§ DESCRIPTION OF THE TASK: Nothing is needed except the lines below that run from the one with "blue cone I5" through the one with "none -> black cone K9 level 2", repeated exactly.

§ EXTRACTED ENTRIES:
--- --- ---
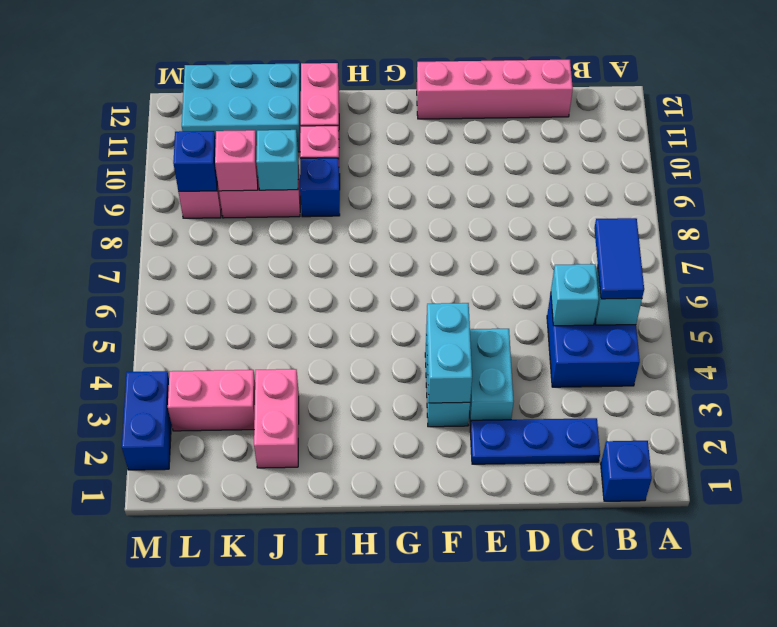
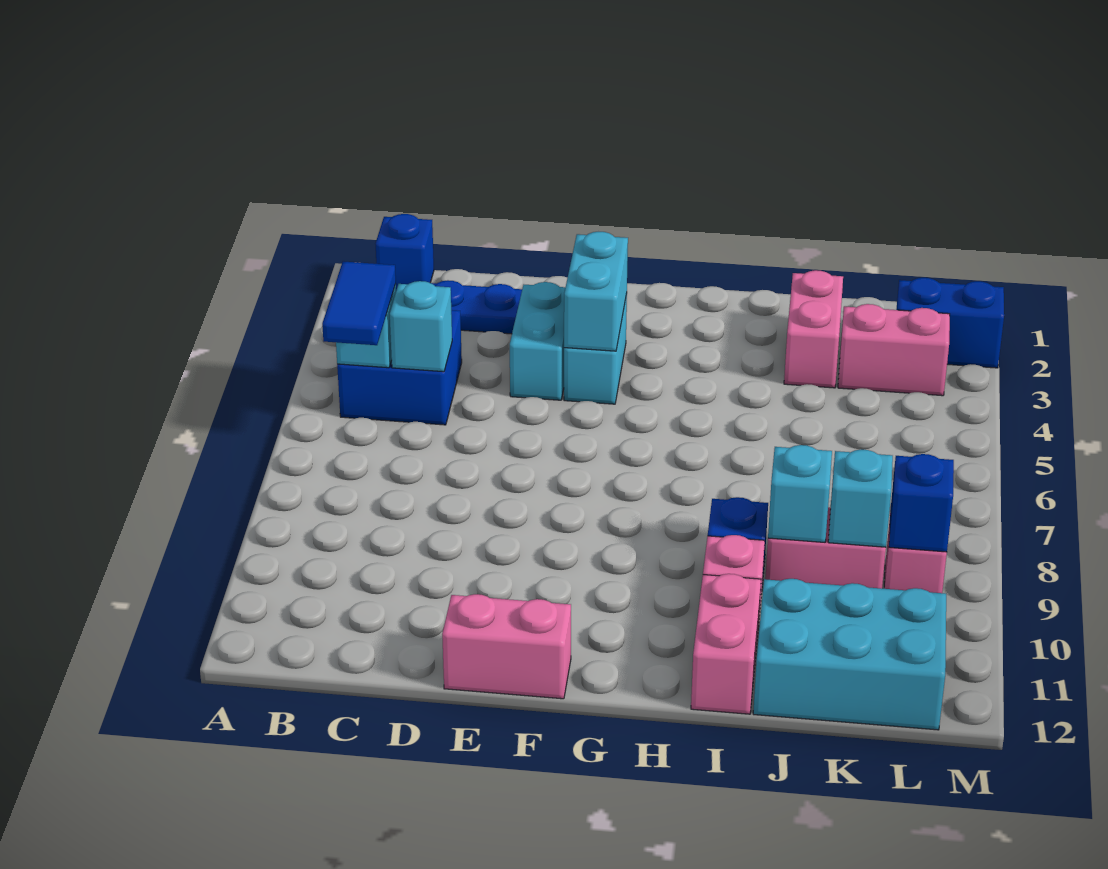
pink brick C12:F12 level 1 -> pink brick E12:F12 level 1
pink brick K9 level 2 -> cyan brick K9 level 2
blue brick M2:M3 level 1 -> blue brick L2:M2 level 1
--- --- ---
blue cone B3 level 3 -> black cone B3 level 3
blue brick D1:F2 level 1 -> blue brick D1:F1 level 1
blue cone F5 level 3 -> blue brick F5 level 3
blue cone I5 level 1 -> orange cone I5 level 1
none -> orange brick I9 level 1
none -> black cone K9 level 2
--- --- ---
§ THE COMPLETED TASK:
blue cone I5 level 1 -> orange cone I5 level 1
none -> orange brick I9 level 1
none -> black cone K9 level 2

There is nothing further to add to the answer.